GIVEN ENTRIES Block Start

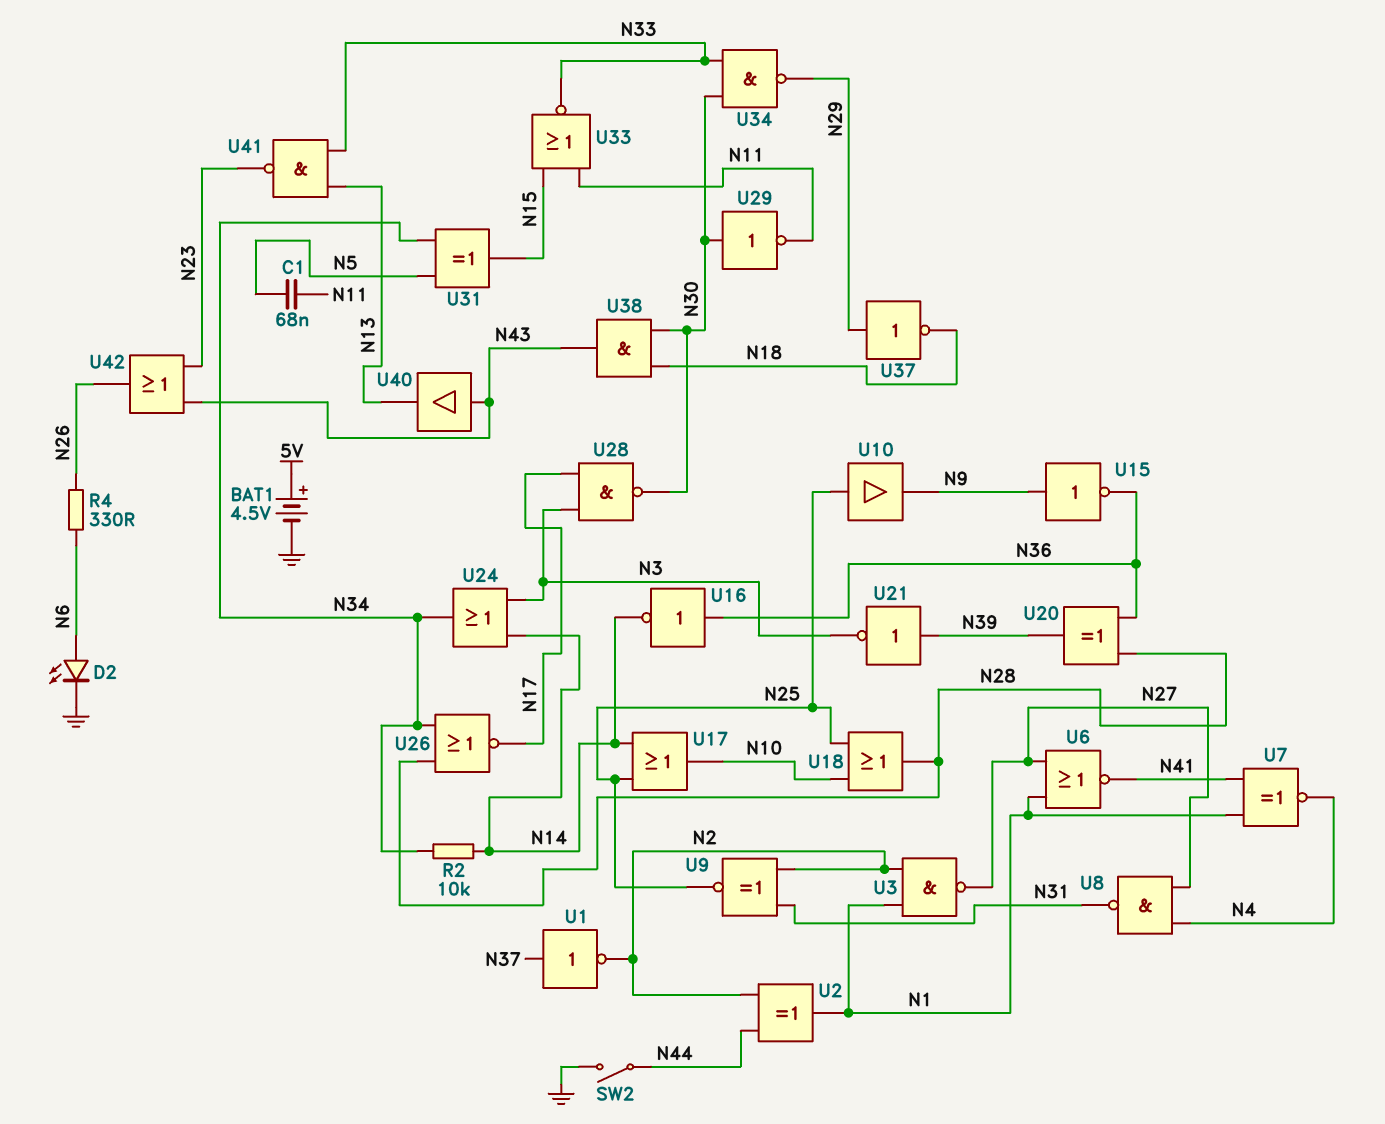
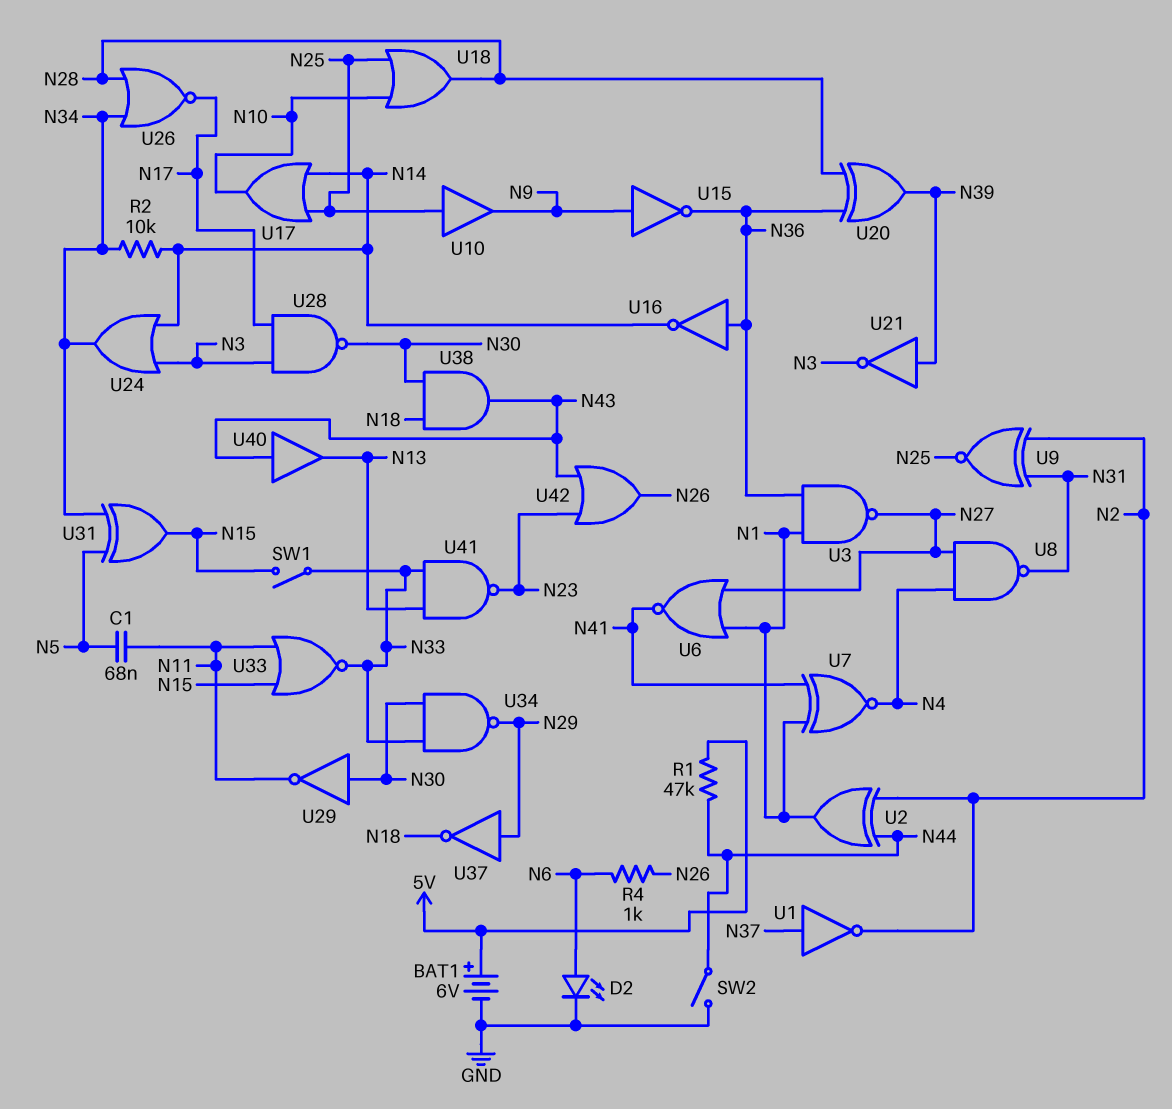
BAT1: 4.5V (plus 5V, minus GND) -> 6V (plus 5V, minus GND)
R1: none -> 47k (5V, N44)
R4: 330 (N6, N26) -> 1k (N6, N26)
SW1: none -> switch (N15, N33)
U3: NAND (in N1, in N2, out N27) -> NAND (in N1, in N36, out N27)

GIVEN ENTRIES Block End

WORK TO COMPLETE
Quote the records in their entirety, keeping the wording exact and excluding pictures.

TASK SOLUTION
BAT1: 4.5V (plus 5V, minus GND) -> 6V (plus 5V, minus GND)
R1: none -> 47k (5V, N44)
R4: 330 (N6, N26) -> 1k (N6, N26)
SW1: none -> switch (N15, N33)
U3: NAND (in N1, in N2, out N27) -> NAND (in N1, in N36, out N27)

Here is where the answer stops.